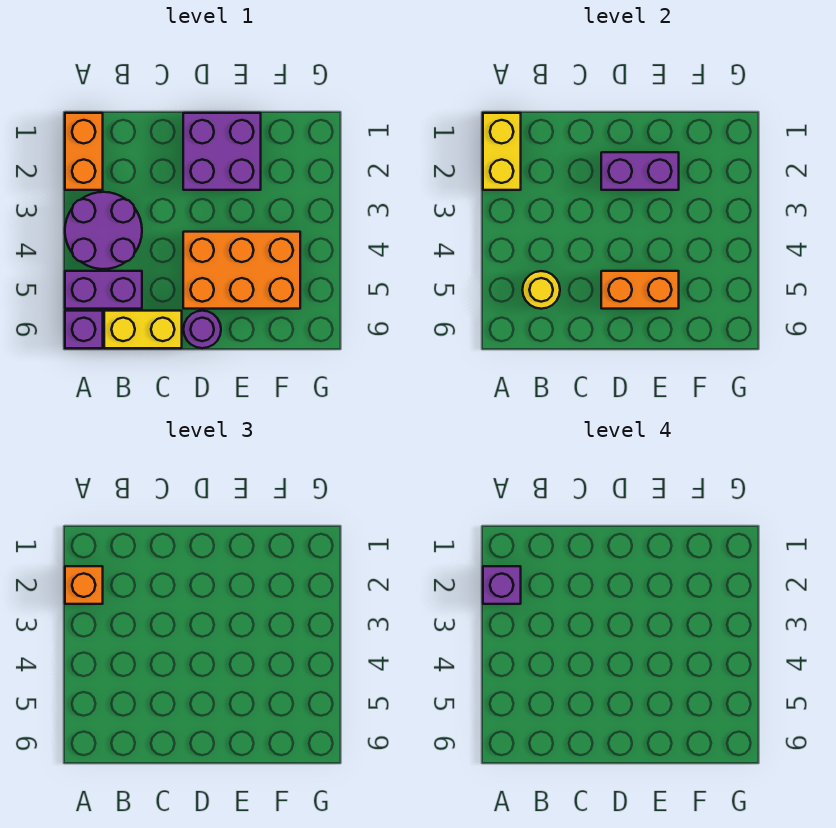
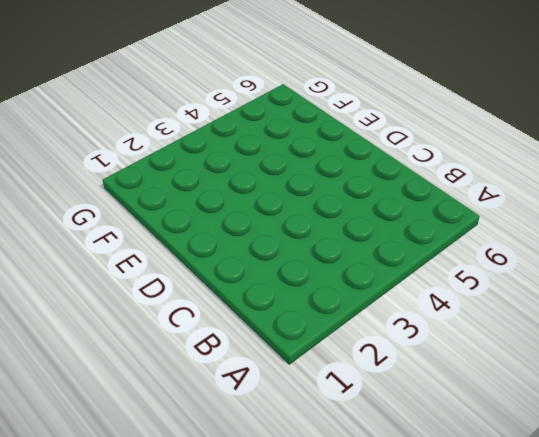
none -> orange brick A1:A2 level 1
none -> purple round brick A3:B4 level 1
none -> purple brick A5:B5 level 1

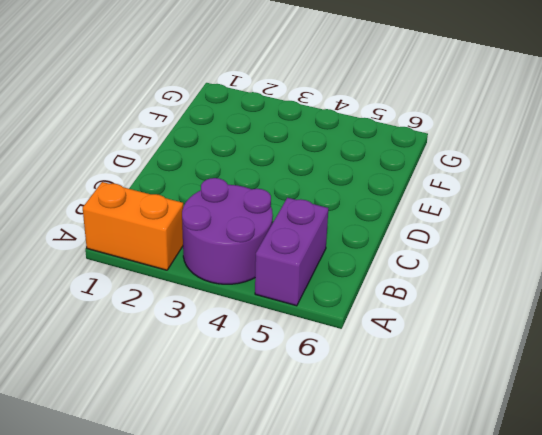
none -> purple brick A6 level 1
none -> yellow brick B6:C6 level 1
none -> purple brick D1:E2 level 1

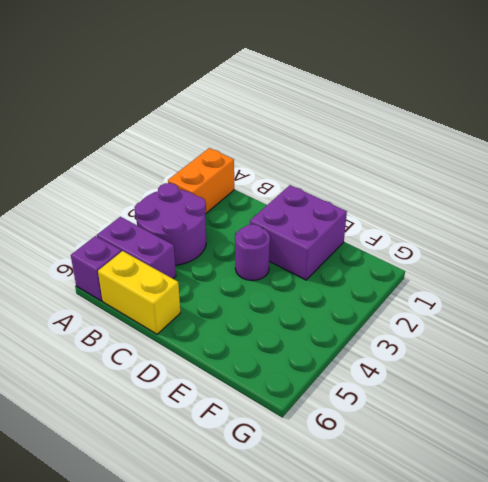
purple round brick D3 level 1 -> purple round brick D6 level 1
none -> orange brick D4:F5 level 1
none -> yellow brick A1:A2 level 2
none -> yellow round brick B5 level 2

» **PROBLEM REQUIREMENTS**:
The lines to be quoted run from the line containing "none -> yellow brick B6:C6 level 1" through the end of the entries above, both included; quote them exactly and leave out any pictures.

» **SOLUTION FOR THIS PROBLEM**:
none -> yellow brick B6:C6 level 1
none -> purple brick D1:E2 level 1

purple round brick D3 level 1 -> purple round brick D6 level 1
none -> orange brick D4:F5 level 1
none -> yellow brick A1:A2 level 2
none -> yellow round brick B5 level 2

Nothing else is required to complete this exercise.